═════ Records for this task

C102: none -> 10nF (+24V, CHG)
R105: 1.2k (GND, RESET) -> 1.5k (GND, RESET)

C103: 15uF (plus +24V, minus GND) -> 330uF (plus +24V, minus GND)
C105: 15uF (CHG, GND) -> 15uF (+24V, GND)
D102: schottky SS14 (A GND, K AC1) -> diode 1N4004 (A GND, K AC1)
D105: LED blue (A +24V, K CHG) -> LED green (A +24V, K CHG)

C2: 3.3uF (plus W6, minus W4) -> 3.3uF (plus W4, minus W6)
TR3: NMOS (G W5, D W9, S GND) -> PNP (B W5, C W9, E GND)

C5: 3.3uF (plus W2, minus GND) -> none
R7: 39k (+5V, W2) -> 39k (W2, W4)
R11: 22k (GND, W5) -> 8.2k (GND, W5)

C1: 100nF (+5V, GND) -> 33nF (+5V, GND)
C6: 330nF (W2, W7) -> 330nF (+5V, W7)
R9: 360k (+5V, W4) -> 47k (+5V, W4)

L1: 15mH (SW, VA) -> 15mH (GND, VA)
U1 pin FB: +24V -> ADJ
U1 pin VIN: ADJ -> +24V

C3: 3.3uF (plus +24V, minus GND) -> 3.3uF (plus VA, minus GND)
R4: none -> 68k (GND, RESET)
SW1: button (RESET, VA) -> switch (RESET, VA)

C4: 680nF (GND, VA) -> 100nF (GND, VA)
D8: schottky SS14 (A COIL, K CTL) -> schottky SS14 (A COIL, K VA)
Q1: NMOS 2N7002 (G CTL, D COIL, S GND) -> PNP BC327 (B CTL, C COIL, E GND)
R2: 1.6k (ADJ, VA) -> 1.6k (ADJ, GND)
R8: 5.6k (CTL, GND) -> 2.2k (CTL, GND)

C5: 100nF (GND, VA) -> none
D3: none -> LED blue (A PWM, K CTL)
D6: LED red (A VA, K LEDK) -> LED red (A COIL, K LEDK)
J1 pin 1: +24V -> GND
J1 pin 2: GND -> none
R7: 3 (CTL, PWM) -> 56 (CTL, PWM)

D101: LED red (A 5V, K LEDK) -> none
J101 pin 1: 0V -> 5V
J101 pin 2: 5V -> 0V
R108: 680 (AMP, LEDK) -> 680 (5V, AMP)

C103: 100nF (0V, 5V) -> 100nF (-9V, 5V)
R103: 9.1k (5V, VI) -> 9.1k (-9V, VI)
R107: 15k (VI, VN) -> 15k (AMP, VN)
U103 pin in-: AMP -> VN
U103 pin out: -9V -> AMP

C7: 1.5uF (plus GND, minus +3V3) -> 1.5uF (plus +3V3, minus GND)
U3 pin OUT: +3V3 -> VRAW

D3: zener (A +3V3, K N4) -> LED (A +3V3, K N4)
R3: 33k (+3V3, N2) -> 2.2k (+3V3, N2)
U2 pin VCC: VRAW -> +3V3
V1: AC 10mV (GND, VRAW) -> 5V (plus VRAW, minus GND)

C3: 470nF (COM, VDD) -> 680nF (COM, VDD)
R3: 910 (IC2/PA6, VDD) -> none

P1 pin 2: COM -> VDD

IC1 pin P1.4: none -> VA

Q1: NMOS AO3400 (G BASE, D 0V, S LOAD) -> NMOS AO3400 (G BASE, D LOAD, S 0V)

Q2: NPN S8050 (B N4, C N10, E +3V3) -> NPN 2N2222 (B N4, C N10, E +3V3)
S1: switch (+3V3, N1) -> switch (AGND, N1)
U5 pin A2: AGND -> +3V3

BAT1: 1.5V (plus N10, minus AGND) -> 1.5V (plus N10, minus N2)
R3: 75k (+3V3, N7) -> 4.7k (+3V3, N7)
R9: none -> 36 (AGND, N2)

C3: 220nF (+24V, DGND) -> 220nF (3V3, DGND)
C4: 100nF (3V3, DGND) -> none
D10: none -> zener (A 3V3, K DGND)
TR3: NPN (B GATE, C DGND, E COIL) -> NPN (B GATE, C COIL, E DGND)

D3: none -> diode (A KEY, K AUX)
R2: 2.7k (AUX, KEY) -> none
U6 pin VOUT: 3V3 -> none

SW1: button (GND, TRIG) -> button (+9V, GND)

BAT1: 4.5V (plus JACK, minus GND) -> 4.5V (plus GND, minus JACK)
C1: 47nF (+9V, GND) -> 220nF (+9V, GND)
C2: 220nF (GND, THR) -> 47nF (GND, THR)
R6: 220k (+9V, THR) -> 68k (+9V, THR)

══════════

** Assigned task **
Give back, exactly as written, the stretch from the line with "C5: 100nF (GND, VA) -> none" through the line with "C103: 100nF (0V, 5V) -> 100nF (-9V, 5V)", and no other lines from the records above.

** Task result **
C5: 100nF (GND, VA) -> none
D3: none -> LED blue (A PWM, K CTL)
D6: LED red (A VA, K LEDK) -> LED red (A COIL, K LEDK)
J1 pin 1: +24V -> GND
J1 pin 2: GND -> none
R7: 3 (CTL, PWM) -> 56 (CTL, PWM)

D101: LED red (A 5V, K LEDK) -> none
J101 pin 1: 0V -> 5V
J101 pin 2: 5V -> 0V
R108: 680 (AMP, LEDK) -> 680 (5V, AMP)

C103: 100nF (0V, 5V) -> 100nF (-9V, 5V)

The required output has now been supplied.